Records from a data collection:

┌────────

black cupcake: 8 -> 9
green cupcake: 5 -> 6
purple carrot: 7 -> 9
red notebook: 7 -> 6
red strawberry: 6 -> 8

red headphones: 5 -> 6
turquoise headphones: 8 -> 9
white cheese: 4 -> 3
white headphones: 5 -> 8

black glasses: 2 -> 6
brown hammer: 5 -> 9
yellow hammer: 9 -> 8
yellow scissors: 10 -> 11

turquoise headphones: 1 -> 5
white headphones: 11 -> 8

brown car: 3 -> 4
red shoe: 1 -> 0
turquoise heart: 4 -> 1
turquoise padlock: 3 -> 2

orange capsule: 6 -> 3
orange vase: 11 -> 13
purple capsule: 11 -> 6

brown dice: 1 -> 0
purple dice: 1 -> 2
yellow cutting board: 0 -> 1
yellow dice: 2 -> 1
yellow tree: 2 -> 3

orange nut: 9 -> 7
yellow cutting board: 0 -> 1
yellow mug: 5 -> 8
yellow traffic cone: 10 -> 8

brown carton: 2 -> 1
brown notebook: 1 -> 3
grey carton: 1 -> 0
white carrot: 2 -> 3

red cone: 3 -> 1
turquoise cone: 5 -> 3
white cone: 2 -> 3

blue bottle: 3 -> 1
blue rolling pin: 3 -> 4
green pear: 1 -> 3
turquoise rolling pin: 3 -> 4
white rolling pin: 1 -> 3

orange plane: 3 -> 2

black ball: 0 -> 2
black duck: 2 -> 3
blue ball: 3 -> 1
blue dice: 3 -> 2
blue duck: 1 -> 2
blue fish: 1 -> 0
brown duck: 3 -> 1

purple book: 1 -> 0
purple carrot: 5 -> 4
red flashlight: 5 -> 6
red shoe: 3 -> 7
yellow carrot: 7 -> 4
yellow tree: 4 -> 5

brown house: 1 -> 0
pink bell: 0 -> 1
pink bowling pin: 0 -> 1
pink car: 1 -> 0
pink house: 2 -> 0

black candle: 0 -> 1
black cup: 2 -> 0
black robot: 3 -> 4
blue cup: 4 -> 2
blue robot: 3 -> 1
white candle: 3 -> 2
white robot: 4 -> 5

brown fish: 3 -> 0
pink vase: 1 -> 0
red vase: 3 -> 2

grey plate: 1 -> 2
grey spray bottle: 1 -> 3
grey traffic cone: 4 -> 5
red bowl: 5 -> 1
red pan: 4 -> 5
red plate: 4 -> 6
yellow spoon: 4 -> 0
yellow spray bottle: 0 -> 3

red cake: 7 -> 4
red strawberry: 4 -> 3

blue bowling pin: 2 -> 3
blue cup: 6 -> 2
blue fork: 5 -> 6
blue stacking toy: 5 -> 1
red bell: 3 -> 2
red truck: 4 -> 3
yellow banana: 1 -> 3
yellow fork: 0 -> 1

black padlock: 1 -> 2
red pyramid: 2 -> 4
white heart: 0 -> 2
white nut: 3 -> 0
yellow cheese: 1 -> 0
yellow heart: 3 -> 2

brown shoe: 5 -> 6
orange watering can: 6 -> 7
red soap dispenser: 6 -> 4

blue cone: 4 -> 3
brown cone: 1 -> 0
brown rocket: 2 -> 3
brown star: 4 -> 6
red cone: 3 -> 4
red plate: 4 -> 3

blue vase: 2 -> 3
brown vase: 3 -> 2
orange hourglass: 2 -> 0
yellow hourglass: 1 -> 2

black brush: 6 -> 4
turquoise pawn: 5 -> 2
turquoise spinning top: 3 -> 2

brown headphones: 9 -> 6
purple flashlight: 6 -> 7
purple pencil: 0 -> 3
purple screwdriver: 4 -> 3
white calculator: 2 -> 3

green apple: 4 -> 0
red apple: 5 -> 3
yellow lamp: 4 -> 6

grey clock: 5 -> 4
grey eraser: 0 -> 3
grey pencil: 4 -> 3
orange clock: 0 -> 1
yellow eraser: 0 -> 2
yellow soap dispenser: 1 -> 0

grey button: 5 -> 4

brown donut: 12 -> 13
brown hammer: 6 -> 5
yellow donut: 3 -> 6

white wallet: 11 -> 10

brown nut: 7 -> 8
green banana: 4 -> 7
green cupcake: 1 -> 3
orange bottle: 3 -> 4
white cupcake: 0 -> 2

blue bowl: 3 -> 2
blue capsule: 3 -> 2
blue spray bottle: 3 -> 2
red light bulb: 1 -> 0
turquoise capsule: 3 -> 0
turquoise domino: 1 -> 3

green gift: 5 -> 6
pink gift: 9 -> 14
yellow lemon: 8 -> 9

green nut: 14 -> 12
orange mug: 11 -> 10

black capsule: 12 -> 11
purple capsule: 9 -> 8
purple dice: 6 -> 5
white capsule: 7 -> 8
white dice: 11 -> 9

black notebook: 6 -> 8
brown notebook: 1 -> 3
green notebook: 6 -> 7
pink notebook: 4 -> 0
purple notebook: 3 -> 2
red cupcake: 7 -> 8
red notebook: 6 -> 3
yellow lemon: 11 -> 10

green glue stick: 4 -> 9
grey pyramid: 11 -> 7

└────────

Find how many lines of the preceding data contain "cone", and answer with that number only.

> _Exercise solution_
8